_TASK BRIEF:_ All lines in the records below that hold "Disk" are to be shown.

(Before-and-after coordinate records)

▽

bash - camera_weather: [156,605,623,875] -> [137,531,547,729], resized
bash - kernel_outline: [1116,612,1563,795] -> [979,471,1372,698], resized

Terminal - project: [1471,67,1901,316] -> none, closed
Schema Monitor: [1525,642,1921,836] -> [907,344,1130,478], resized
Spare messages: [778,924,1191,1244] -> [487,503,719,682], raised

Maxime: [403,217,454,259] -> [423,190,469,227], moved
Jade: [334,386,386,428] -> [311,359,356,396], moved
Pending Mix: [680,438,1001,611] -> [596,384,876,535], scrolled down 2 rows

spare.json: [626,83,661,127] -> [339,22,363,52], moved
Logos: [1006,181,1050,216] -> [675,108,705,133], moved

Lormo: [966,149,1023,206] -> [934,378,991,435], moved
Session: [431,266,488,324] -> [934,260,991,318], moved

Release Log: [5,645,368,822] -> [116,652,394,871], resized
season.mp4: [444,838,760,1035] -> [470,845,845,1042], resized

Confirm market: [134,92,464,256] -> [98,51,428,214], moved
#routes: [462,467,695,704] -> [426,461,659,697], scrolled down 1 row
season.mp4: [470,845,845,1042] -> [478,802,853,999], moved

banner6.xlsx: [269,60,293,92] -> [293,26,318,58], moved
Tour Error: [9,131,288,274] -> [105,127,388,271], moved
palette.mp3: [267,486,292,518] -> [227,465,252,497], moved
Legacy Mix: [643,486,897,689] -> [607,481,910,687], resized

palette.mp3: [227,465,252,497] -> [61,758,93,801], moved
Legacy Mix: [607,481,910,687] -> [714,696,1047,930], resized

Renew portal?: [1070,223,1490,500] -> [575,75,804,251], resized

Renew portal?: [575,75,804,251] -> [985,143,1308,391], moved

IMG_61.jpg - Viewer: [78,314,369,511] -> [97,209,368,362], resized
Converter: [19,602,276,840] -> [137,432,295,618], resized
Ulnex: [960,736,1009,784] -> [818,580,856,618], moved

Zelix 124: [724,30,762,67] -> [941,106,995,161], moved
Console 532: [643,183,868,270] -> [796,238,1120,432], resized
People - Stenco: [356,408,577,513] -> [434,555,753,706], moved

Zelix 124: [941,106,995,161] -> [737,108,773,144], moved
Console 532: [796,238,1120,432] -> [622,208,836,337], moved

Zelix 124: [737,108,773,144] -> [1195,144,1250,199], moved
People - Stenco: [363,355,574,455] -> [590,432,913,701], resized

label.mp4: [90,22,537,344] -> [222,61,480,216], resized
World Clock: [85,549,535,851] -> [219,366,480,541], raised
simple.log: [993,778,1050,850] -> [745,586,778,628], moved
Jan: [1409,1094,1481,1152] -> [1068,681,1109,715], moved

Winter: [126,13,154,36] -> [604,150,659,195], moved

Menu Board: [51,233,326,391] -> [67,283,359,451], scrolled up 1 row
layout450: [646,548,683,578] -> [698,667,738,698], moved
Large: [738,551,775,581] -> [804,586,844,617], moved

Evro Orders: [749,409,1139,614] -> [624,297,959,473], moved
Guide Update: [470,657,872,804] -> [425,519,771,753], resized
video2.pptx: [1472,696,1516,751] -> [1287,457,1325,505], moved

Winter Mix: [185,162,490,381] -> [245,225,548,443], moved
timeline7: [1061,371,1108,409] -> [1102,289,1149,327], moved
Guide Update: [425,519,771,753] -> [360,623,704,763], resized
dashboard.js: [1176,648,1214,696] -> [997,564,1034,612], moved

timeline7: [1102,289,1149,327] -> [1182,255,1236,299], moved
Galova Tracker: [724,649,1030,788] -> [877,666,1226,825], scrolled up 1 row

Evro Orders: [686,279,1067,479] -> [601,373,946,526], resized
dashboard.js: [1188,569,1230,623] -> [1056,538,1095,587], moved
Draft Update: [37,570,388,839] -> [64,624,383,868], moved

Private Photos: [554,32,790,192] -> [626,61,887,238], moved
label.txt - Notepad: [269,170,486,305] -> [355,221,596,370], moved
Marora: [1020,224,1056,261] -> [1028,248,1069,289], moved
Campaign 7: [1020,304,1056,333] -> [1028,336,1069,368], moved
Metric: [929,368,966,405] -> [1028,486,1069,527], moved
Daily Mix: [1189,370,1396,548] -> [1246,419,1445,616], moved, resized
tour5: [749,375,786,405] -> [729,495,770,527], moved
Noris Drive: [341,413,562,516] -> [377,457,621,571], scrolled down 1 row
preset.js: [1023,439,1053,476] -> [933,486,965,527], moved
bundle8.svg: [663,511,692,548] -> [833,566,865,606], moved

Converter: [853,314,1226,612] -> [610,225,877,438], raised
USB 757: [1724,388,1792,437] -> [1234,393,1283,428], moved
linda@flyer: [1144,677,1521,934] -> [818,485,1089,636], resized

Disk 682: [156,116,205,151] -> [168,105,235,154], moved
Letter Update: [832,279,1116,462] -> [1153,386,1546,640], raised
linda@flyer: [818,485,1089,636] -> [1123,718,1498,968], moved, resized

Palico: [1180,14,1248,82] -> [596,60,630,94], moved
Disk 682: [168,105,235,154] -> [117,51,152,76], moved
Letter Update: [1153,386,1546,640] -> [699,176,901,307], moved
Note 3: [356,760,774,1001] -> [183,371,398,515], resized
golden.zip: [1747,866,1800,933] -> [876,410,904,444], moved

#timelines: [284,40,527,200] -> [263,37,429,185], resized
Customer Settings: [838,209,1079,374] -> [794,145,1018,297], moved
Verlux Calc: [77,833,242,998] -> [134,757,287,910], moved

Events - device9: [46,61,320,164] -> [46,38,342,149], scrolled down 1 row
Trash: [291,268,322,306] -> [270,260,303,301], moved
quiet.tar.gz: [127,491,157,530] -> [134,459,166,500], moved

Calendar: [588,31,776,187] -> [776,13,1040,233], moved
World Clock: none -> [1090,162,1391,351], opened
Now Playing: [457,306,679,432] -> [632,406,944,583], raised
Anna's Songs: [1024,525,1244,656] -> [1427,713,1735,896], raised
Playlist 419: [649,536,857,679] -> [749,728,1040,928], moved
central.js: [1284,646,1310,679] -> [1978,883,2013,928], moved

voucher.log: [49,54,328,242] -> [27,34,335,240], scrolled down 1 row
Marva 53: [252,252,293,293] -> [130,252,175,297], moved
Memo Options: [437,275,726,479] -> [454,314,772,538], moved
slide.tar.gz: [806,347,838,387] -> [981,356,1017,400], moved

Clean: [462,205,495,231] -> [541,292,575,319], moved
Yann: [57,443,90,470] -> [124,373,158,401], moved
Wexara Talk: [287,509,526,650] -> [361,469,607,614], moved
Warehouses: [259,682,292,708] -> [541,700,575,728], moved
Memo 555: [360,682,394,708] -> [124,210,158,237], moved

△

_FINISHED TASK:_
Disk 682: [156,116,205,151] -> [168,105,235,154], moved
Disk 682: [168,105,235,154] -> [117,51,152,76], moved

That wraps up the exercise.